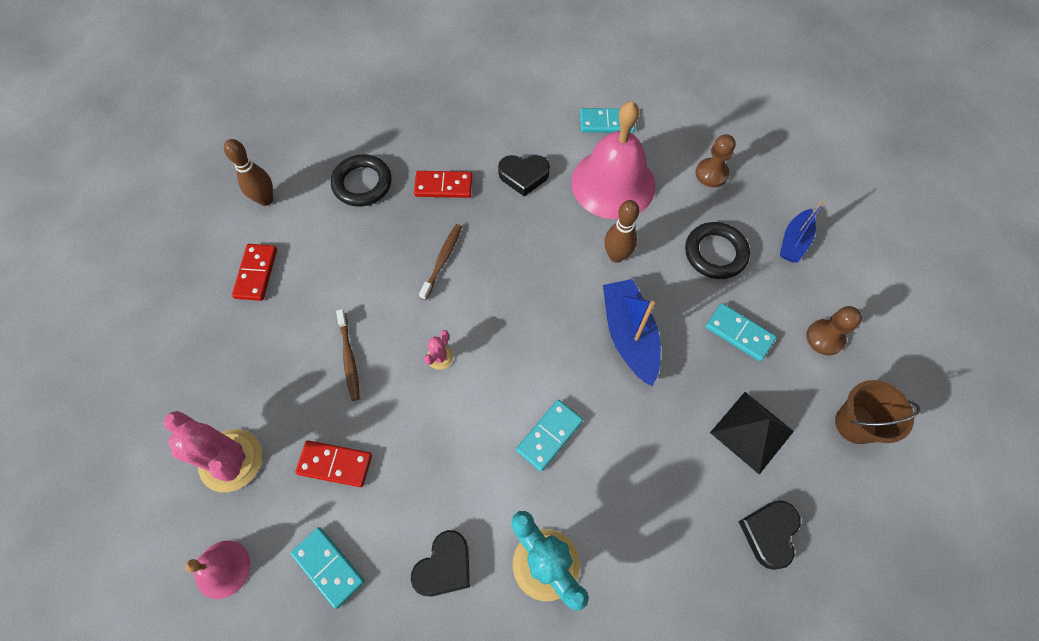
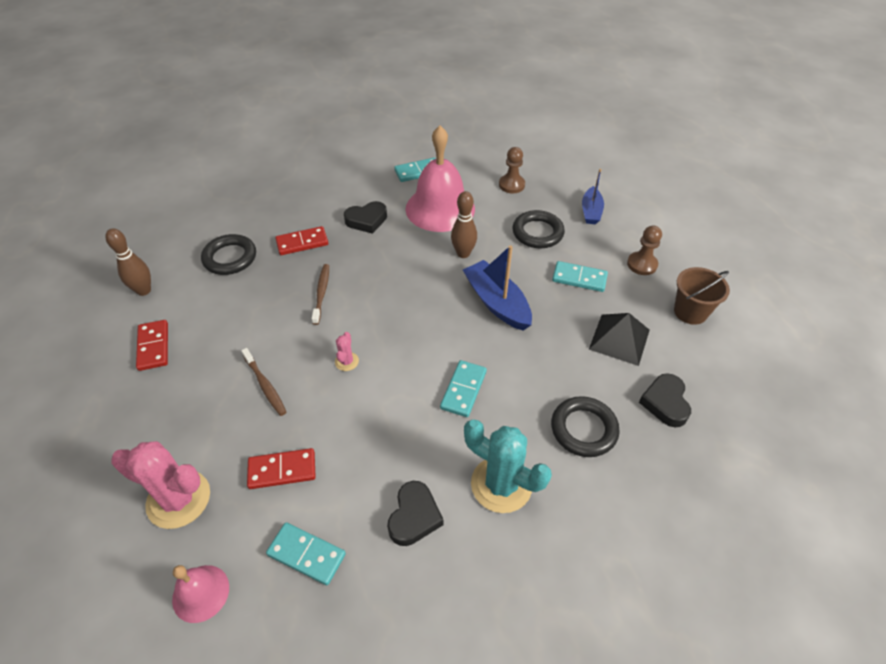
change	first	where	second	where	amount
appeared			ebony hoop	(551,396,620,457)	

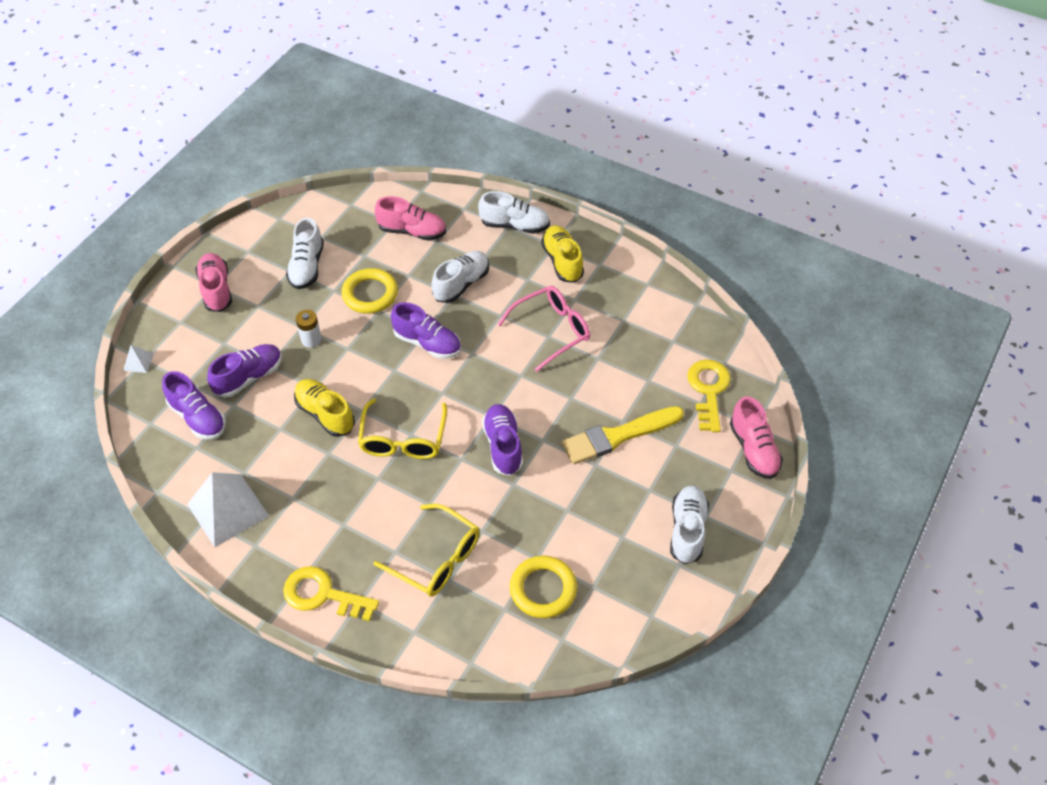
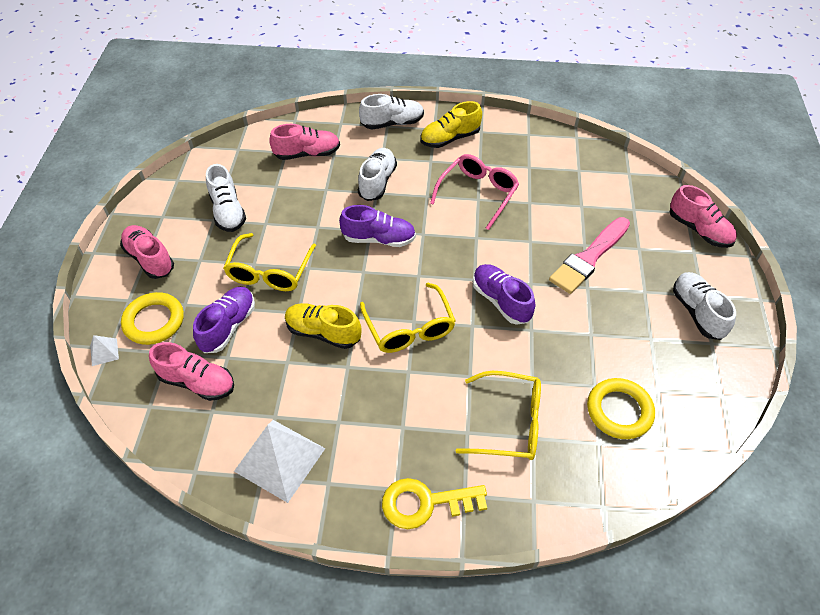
change	first	where	second	where	amount
relocated	yellow hoop	(342,268,398,314)		(121,292,184,345)	
colour	royal purple lace-up shoe	(162,371,226,439)	rose-pink lace-up shoe	(149,342,234,401)	
exchanged	white power cell	(296,310,322,348)	yellow eyeglasses	(223,233,316,291)	
spun	yellow lace-up shoe	(541,225,584,283)		(420,101,482,148)	75 degrees counterclockwise
colour	yellow paintbrush	(562,406,684,464)	rose-pink paintbrush	(549,217,630,294)	
missing	yellow door key	(687,360,731,432)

============

- _GOAL OF THE EXERCISE_: Your task is to repeat the data above exactly while excluding the pictures.

- _TASK OUTPUT_:
change	first	where	second	where	amount
appeared			ebony hoop	(551,396,620,457)	

change	first	where	second	where	amount
relocated	yellow hoop	(342,268,398,314)		(121,292,184,345)	
colour	royal purple lace-up shoe	(162,371,226,439)	rose-pink lace-up shoe	(149,342,234,401)	
exchanged	white power cell	(296,310,322,348)	yellow eyeglasses	(223,233,316,291)	
spun	yellow lace-up shoe	(541,225,584,283)		(420,101,482,148)	75 degrees counterclockwise
colour	yellow paintbrush	(562,406,684,464)	rose-pink paintbrush	(549,217,630,294)	
missing	yellow door key	(687,360,731,432)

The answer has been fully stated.